> **WHAT TO PRODUCE**
Beginning with the first entry, print all the records exactly.
Top of DATA EXTRACT
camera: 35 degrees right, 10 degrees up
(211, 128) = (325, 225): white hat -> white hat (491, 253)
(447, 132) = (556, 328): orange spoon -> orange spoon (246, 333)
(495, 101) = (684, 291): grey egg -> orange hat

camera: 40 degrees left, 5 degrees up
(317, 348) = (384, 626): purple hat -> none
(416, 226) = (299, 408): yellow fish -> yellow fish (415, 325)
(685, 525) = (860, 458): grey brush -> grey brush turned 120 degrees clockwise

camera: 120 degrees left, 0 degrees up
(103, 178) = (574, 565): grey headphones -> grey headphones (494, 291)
Bottom of DATA EXTRACT
> **COMPLETED EXERCISE**
camera: 35 degrees right, 10 degrees up
(211, 128) = (325, 225): white hat -> white hat (491, 253)
(447, 132) = (556, 328): orange spoon -> orange spoon (246, 333)
(495, 101) = (684, 291): grey egg -> orange hat

camera: 40 degrees left, 5 degrees up
(317, 348) = (384, 626): purple hat -> none
(416, 226) = (299, 408): yellow fish -> yellow fish (415, 325)
(685, 525) = (860, 458): grey brush -> grey brush turned 120 degrees clockwise

camera: 120 degrees left, 0 degrees up
(103, 178) = (574, 565): grey headphones -> grey headphones (494, 291)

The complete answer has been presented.